Object state change records

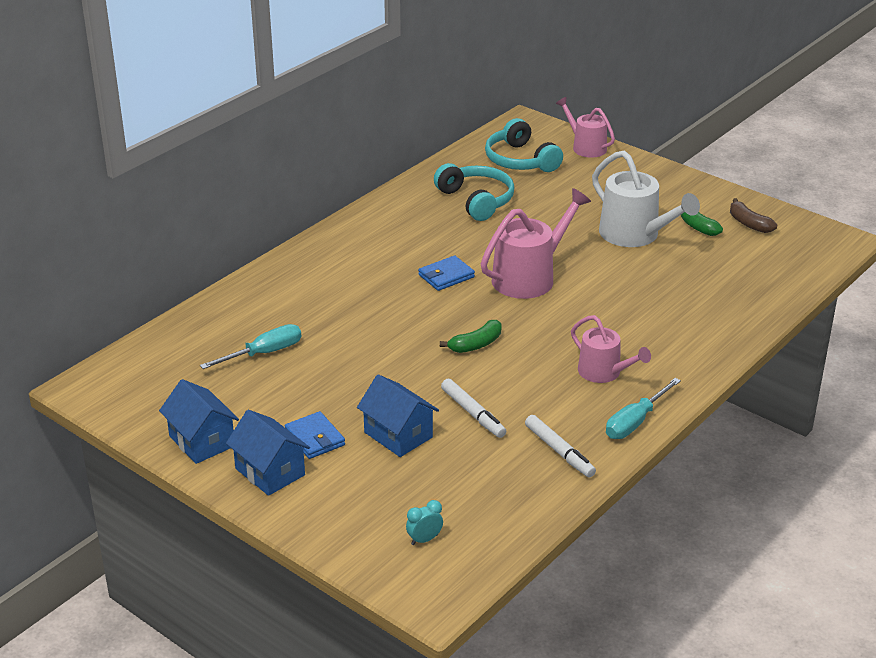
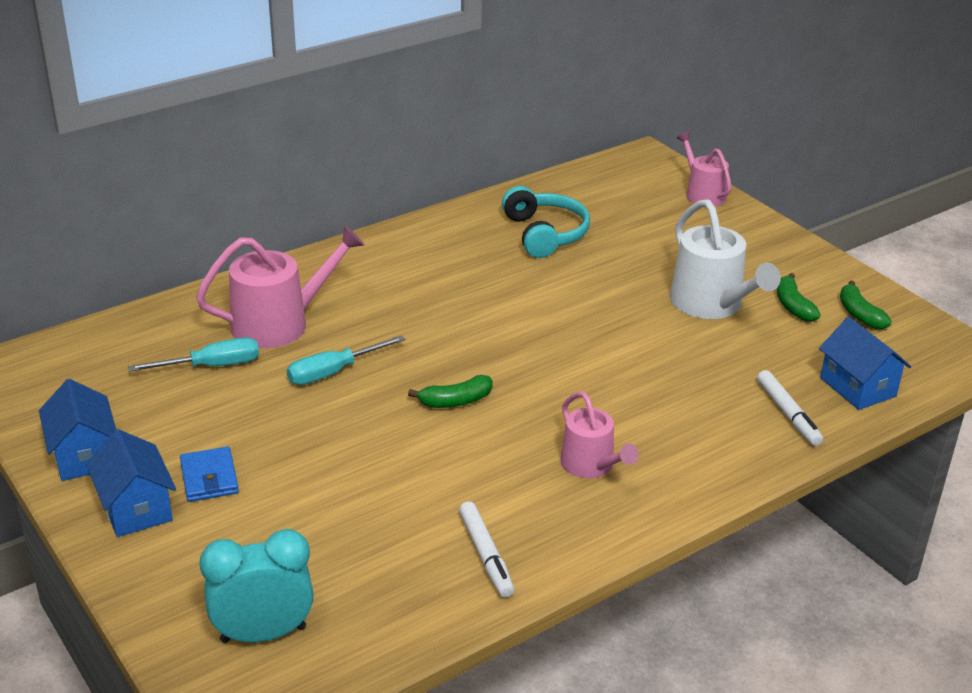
camera: 15 degrees right, 0 degrees up
(398, 435) = (306, 493): blue house -> blue house (858, 387)
(424, 539) = (263, 634): turquoise clock -> turquoise clock, size x2.21
(446, 276) = (464, 314): blue wallet -> none
(473, 413) = (407, 485): white marker -> white marker (788, 414)
(520, 160) = (618, 197): turquoise headphones -> none
(529, 277) = (560, 332): pink watering can -> pink watering can (279, 323)
(635, 422) = (599, 536): turquoise screwdriver -> turquoise screwdriver (333, 372)
(749, 223) = (859, 314): brown banana -> green banana

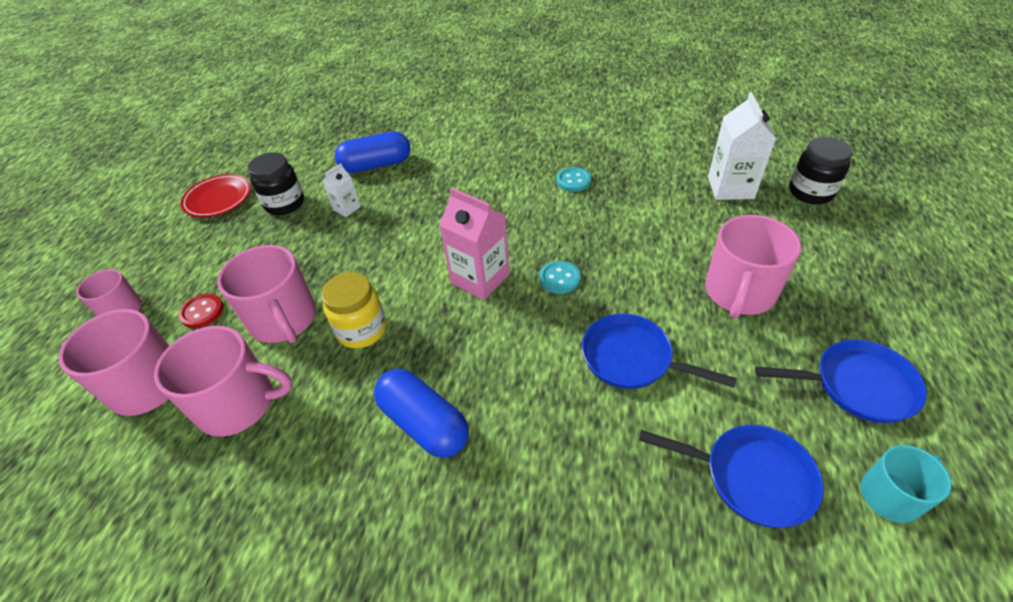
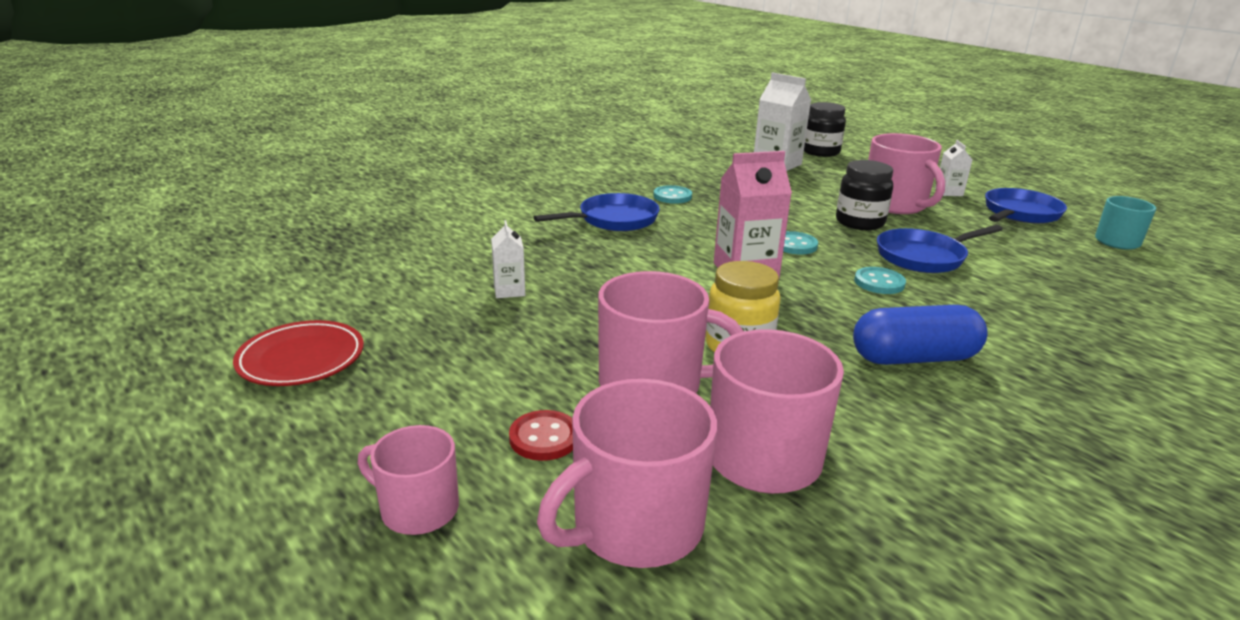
camera: 55 degrees left, 20 degrees down
(285, 204) = (419, 320): black jar -> black jar (859, 222)
(376, 165) = (461, 253): blue capsule -> none
(541, 353) = (879, 282): none -> turquoise button
(750, 477) = (1076, 267): blue pan -> blue pan (613, 220)
(836, 313) = (949, 192): none -> white carton

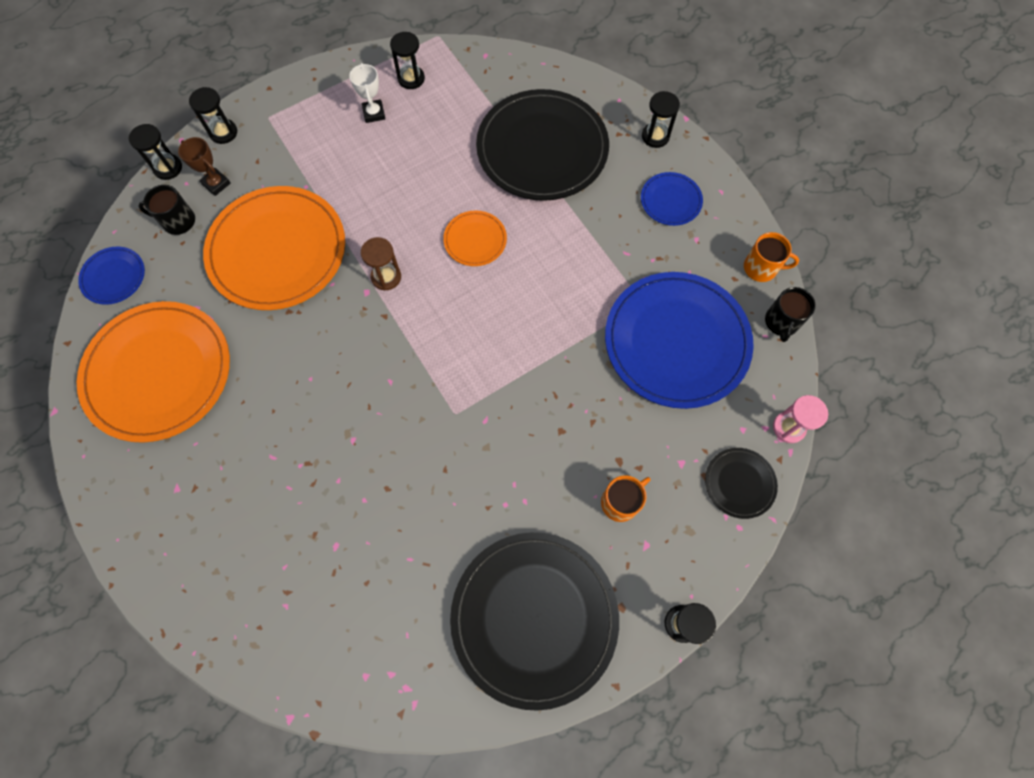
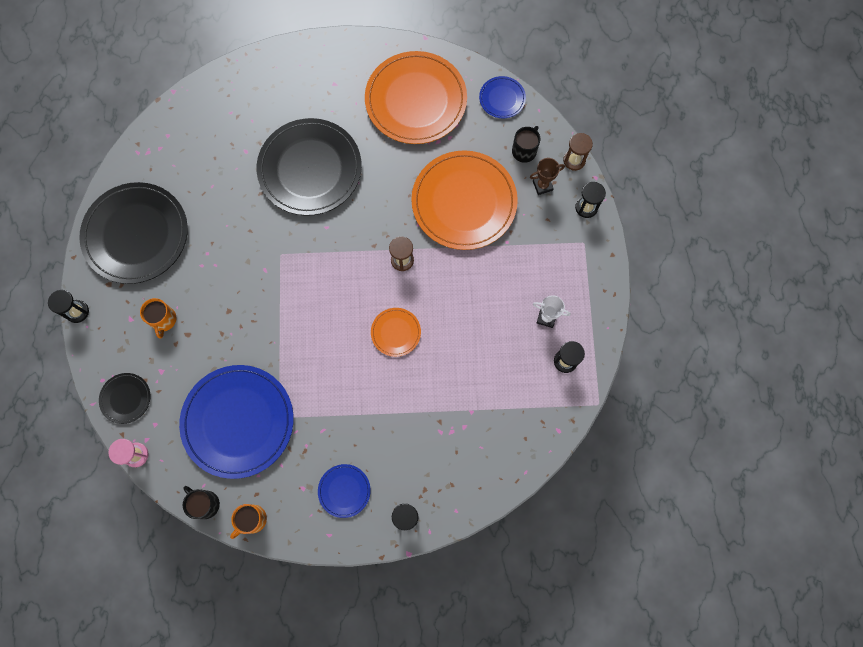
camera: 120 degrees right, 5 degrees up
(168, 168) = (574, 160): black hourglass -> brown hourglass
(542, 149) = (444, 423): black plate -> black plate (310, 169)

__WHAT IS REQUIRED__. Pictures aside, restate all of the entries exactly.

__WRITTEN RESPONSE__.
camera: 15 degrees right, 0 degrees up
(398, 435) = (306, 493): blue house -> blue house (858, 387)
(424, 539) = (263, 634): turquoise clock -> turquoise clock, size x2.21
(446, 276) = (464, 314): blue wallet -> none
(473, 413) = (407, 485): white marker -> white marker (788, 414)
(520, 160) = (618, 197): turquoise headphones -> none
(529, 277) = (560, 332): pink watering can -> pink watering can (279, 323)
(635, 422) = (599, 536): turquoise screwdriver -> turquoise screwdriver (333, 372)
(749, 223) = (859, 314): brown banana -> green banana

camera: 55 degrees left, 20 degrees down
(285, 204) = (419, 320): black jar -> black jar (859, 222)
(376, 165) = (461, 253): blue capsule -> none
(541, 353) = (879, 282): none -> turquoise button
(750, 477) = (1076, 267): blue pan -> blue pan (613, 220)
(836, 313) = (949, 192): none -> white carton

camera: 120 degrees right, 5 degrees up
(168, 168) = (574, 160): black hourglass -> brown hourglass
(542, 149) = (444, 423): black plate -> black plate (310, 169)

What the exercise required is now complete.